GIVEN RECORDS
##########

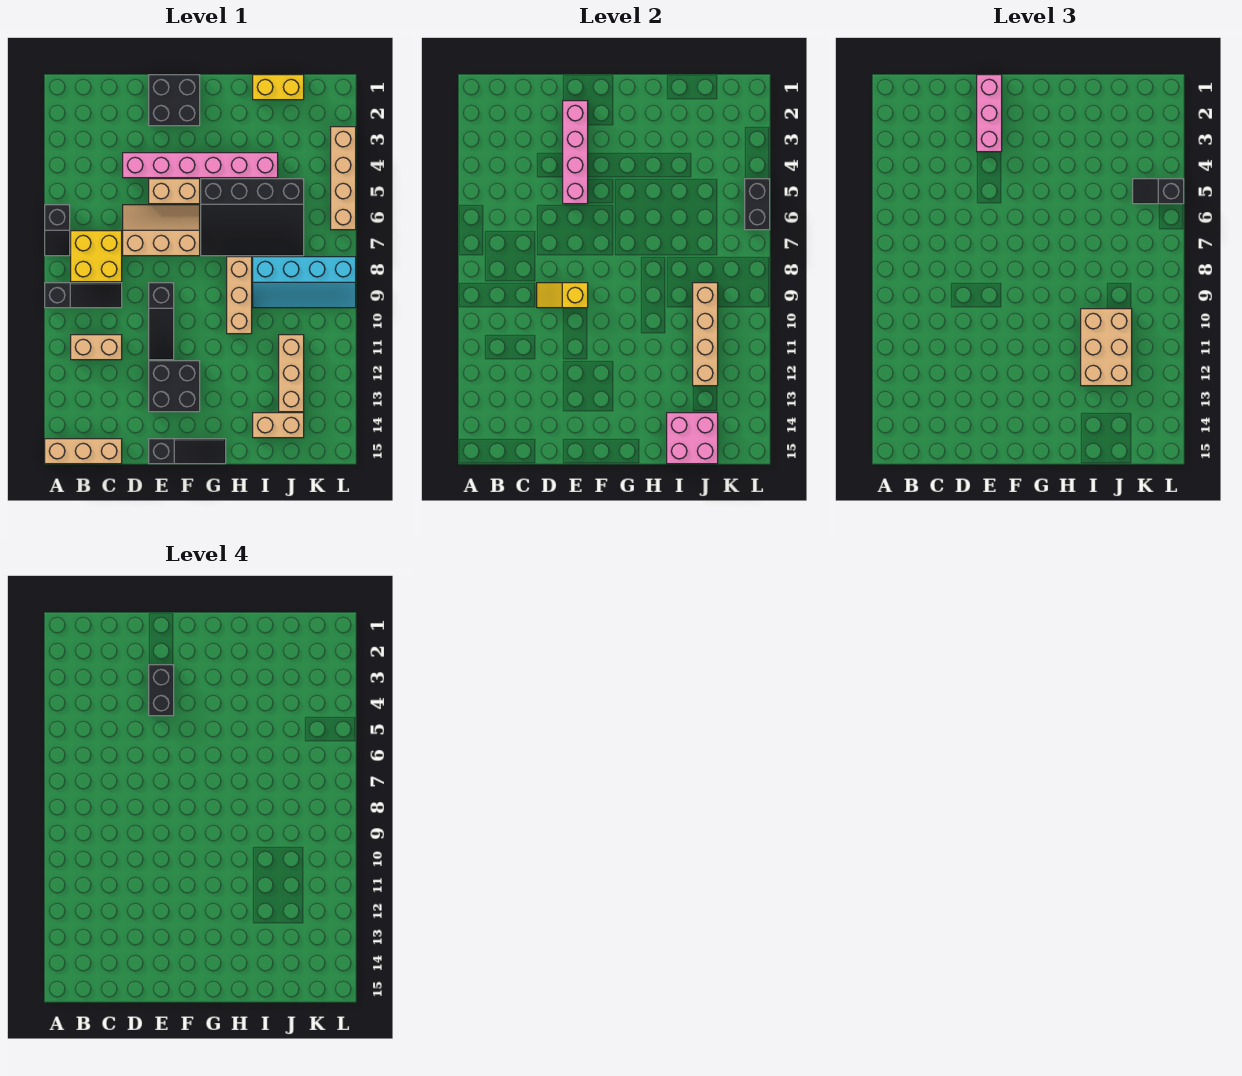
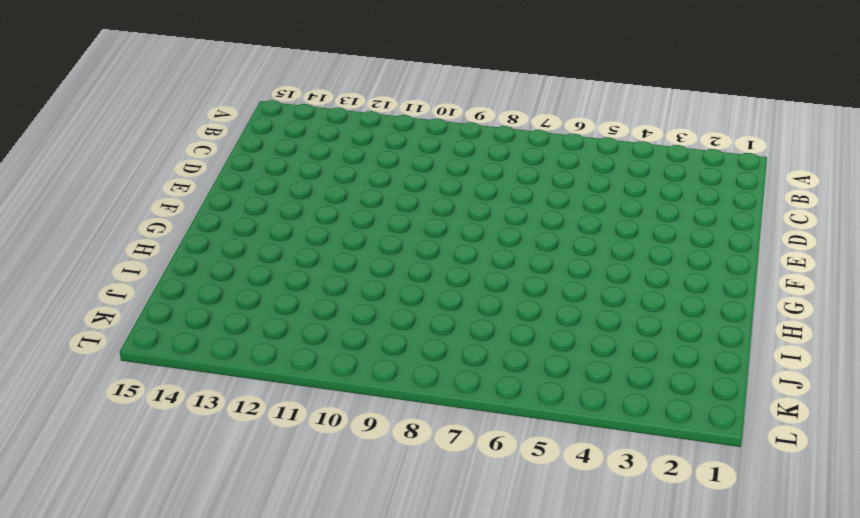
none -> black slope A6:A7 level 1 top 6
none -> black slope A9:C9 level 1 top A
none -> tan brick A15:C15 level 1

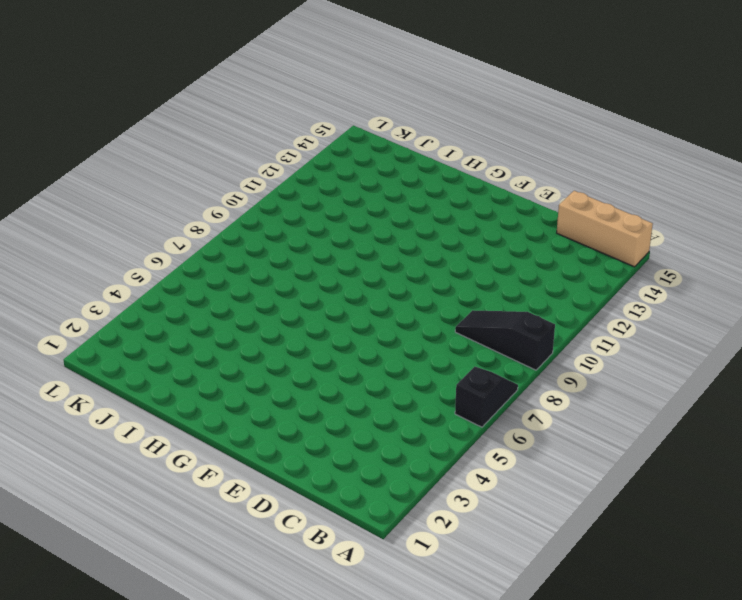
none -> yellow brick B7:C8 level 1
none -> tan brick B11:C11 level 1
none -> pink brick D4:I4 level 1

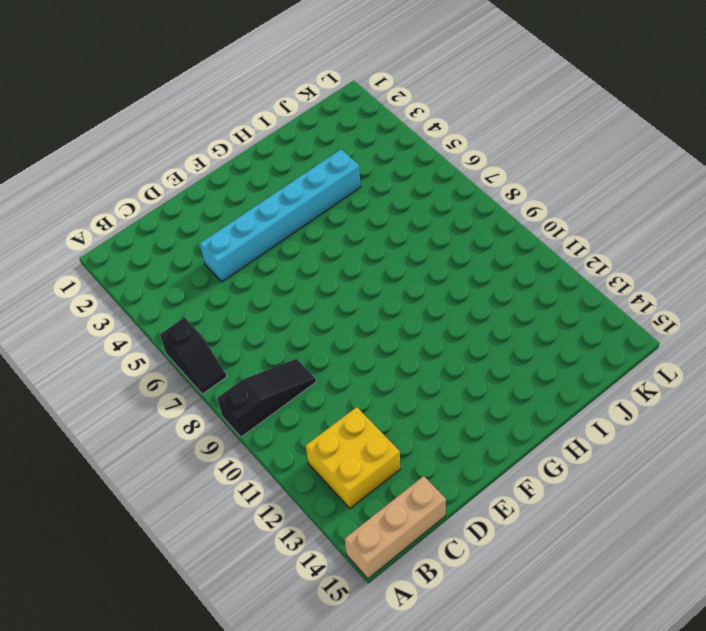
yellow brick B12:C13 level 1 -> yellow brick B7:C8 level 1
cyan brick D4:I4 level 1 -> pink brick D4:I4 level 1
none -> tan brick B11:C11 level 1
none -> tan slope D6:F7 level 1 top 7
none -> black brick E1:F2 level 1

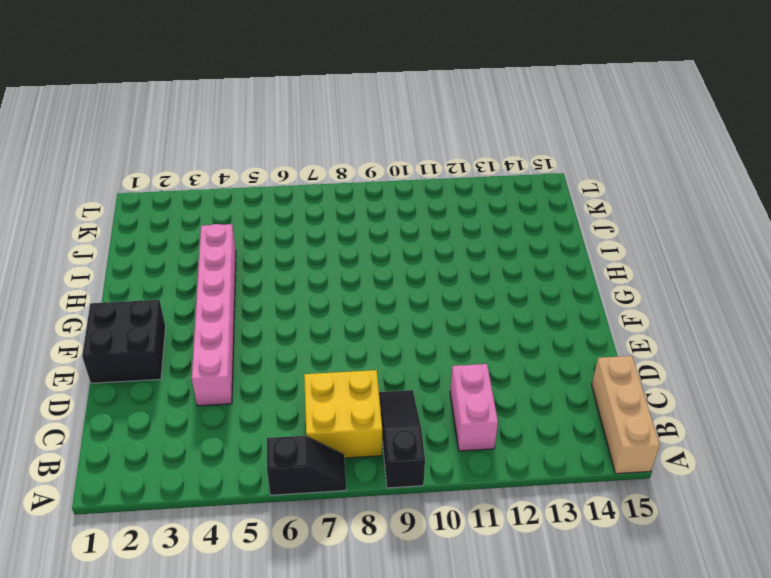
pink brick B11:C11 level 1 -> tan brick B11:C11 level 1
none -> tan slope D6:F7 level 1 top 7
none -> tan brick E5:F5 level 1
none -> black slope E9:E11 level 1 top 9

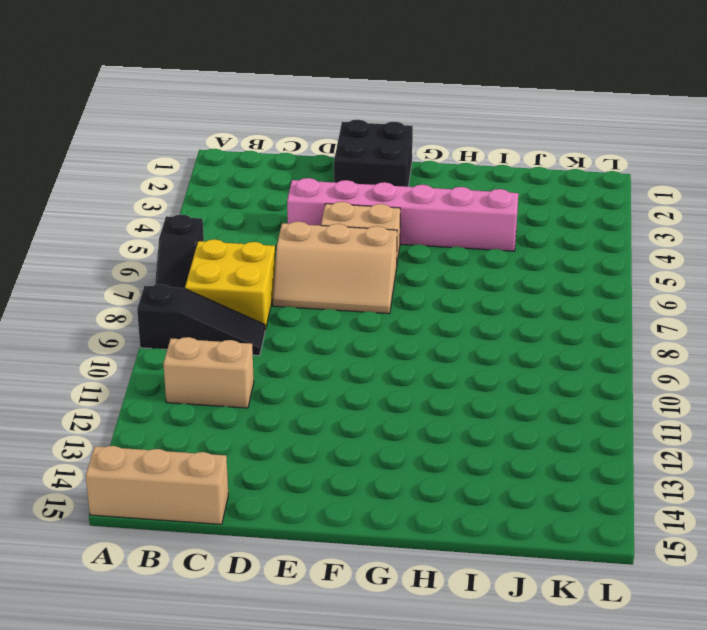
tan slope D6:F7 level 1 top 6 -> tan slope D6:F7 level 1 top 7
none -> black slope E9:E11 level 1 top 9
none -> black brick E12:F13 level 1
none -> black slope E15:G15 level 1 top E

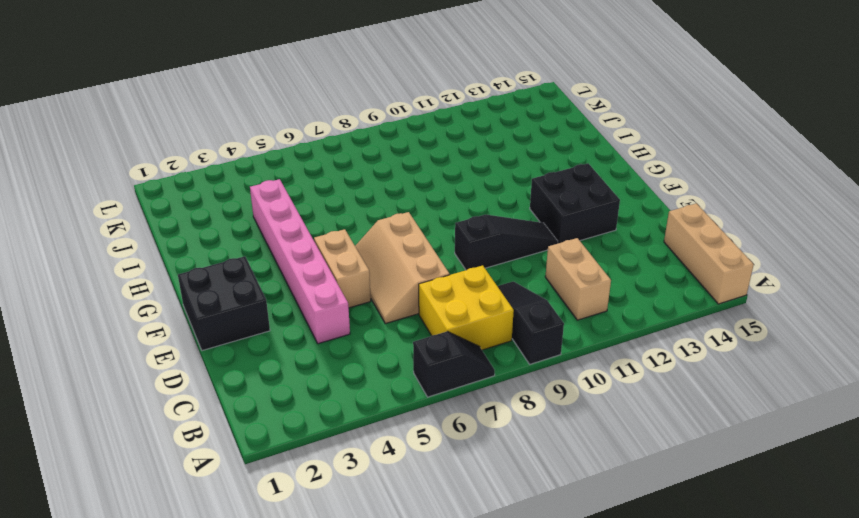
none -> black slope E15:G15 level 1 top E
none -> black slope G5:J7 level 1 top 5
none -> tan brick H8:H10 level 1

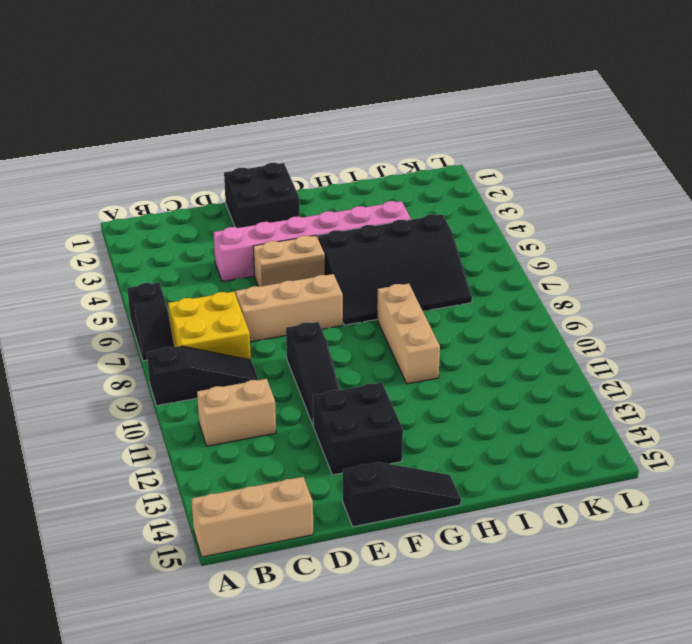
none -> yellow brick I1:J1 level 1
none -> cyan slope I8:L9 level 1 top 8
none -> tan brick I14:J14 level 1

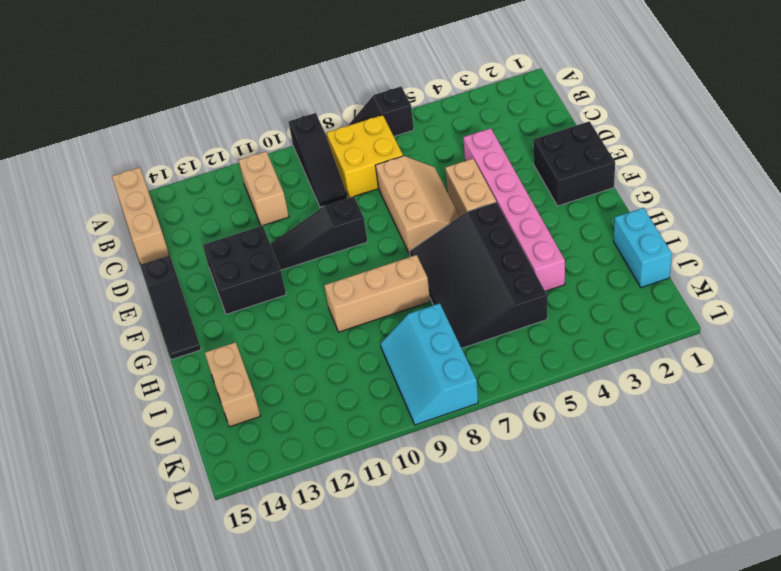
cyan brick I1:J1 level 1 -> yellow brick I1:J1 level 1
cyan slope J8:L9 level 1 top 8 -> cyan slope I8:L9 level 1 top 8
none -> tan brick J11:J13 level 1
none -> tan brick L3:L6 level 1
none -> yellow slope D9:E9 level 2 top E

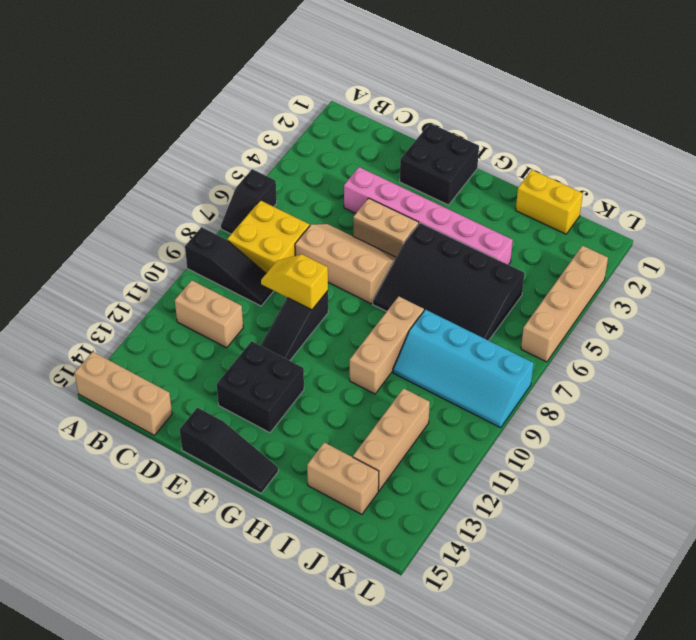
none -> pink brick E2:E5 level 2
none -> pink brick I14:J15 level 2
none -> tan brick J9:J12 level 2

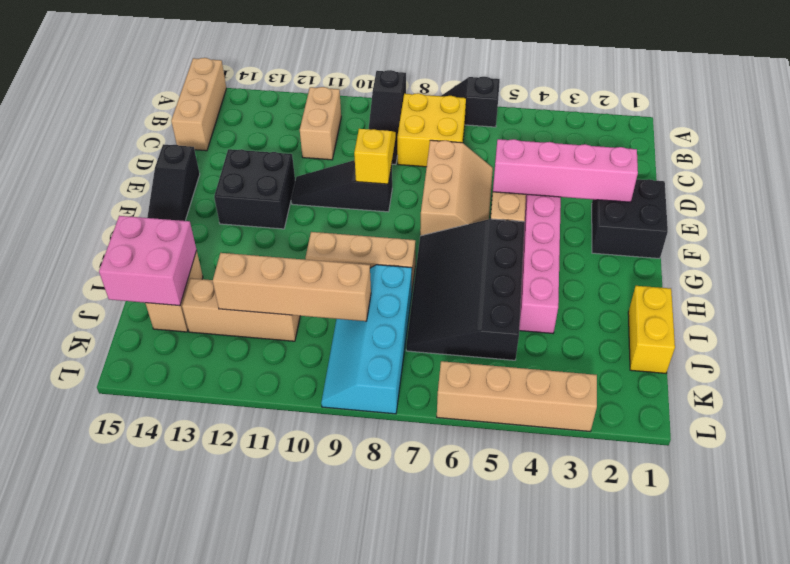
none -> black brick L5:L6 level 2
none -> pink brick E1:E3 level 3
none -> tan brick I10:J12 level 3

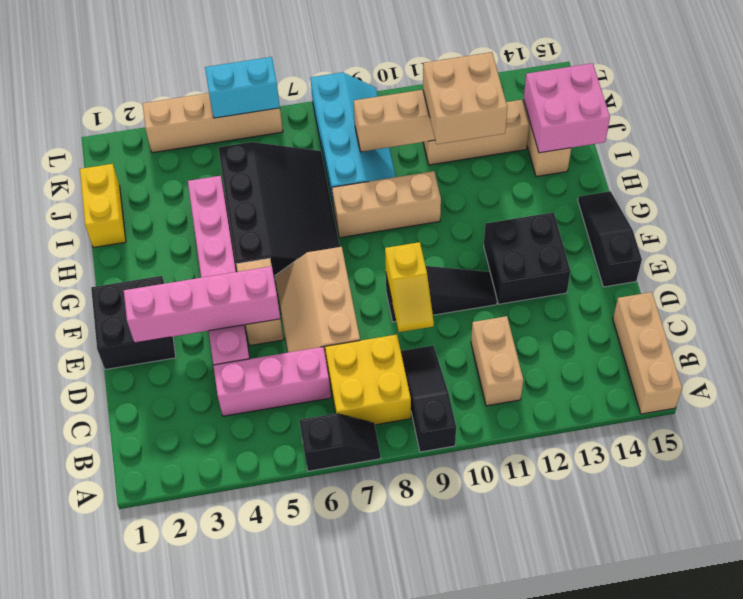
pink brick C4:C6 level 1 -> pink brick E1:E3 level 3
tan brick I11:J12 level 3 -> tan brick I10:J12 level 3
cyan brick L5:L6 level 2 -> black brick L5:L6 level 2
none -> black slope K5:L5 level 3 top L
none -> black brick E3:E4 level 4

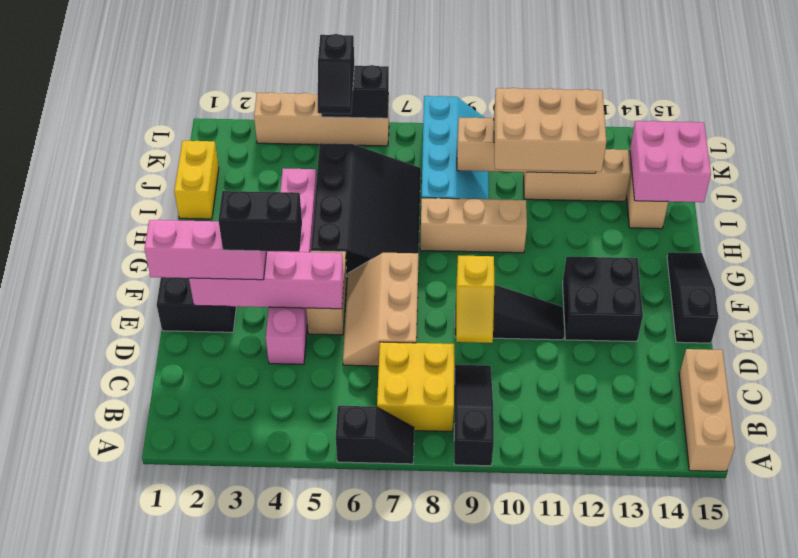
none -> tan brick B11:C11 level 1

##########

WHAT THIS TASK INVOLVES
Lines holding the word "yellow" are the answer; copy each one from the records above.

SOLUTION
none -> yellow brick B7:C8 level 1
yellow brick B12:C13 level 1 -> yellow brick B7:C8 level 1
none -> yellow brick I1:J1 level 1
cyan brick I1:J1 level 1 -> yellow brick I1:J1 level 1
none -> yellow slope D9:E9 level 2 top E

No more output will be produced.